▶ GOAL OF THE EXERCISE: Print the whole listing again exactly, keeping no pictures in it.

▶ AVAILABLE DATA:
↓

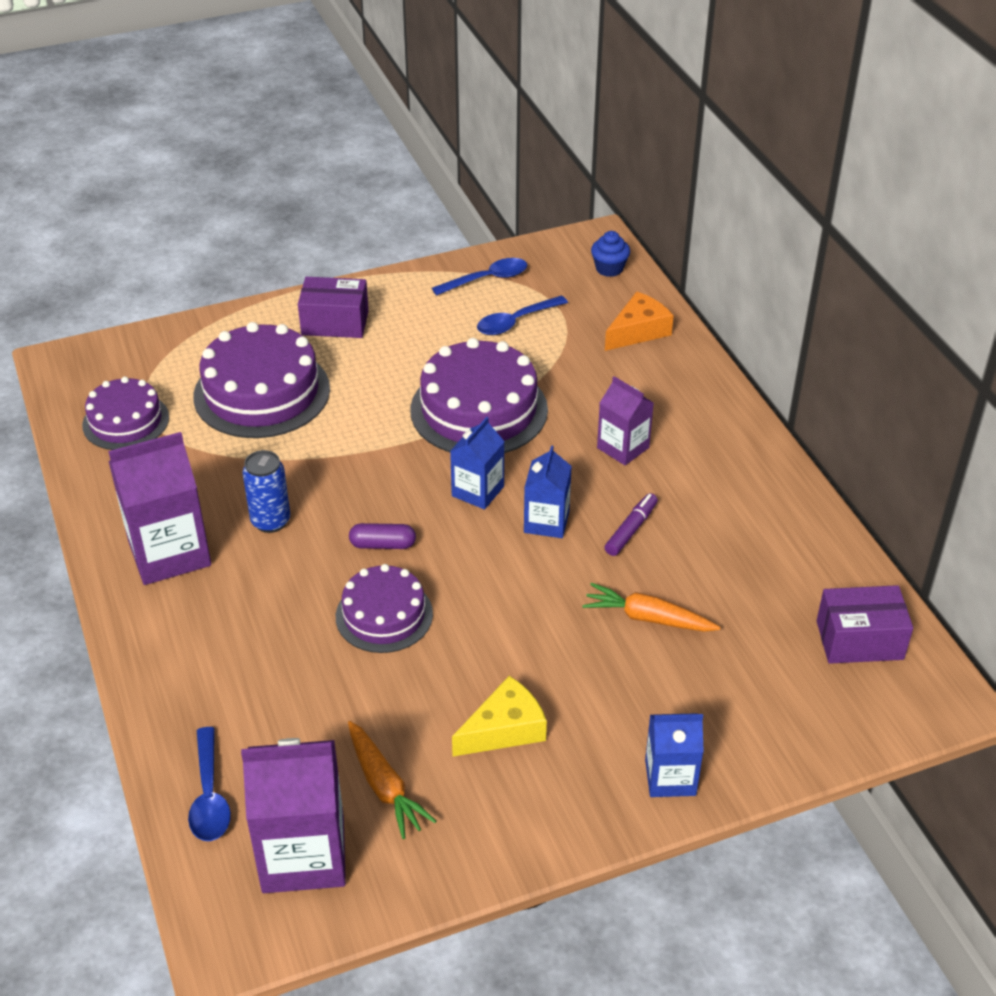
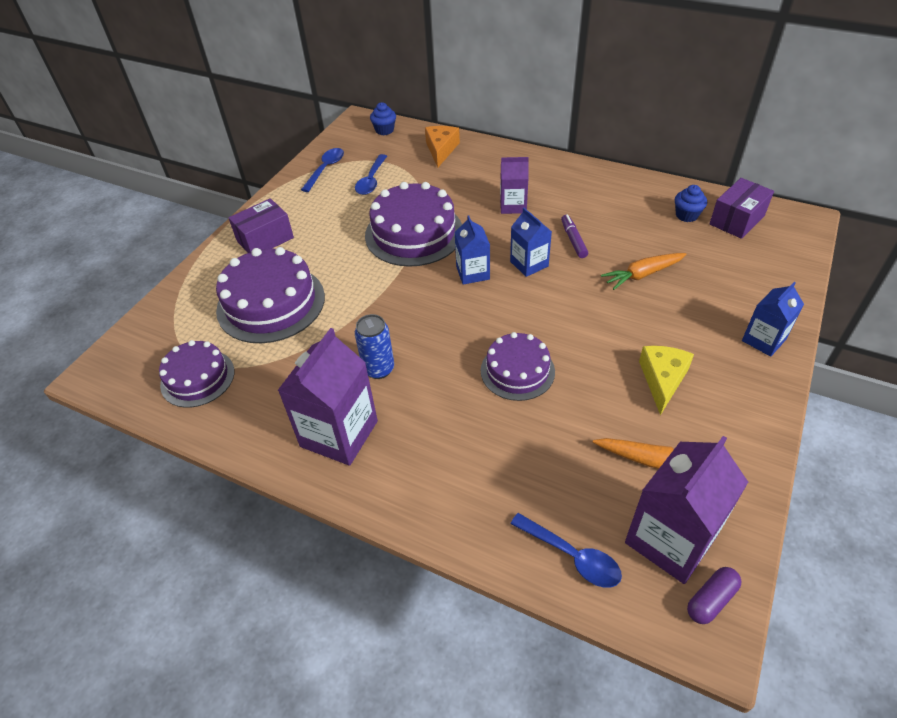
camera: 40 degrees left, 5 degrees up
(383, 545) = (462, 335): purple capsule -> purple capsule (711, 600)
(806, 592) = (686, 215): none -> blue cupcake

↑

▶ ANSWER FOR THE TASK:
camera: 40 degrees left, 5 degrees up
(383, 545) = (462, 335): purple capsule -> purple capsule (711, 600)
(806, 592) = (686, 215): none -> blue cupcake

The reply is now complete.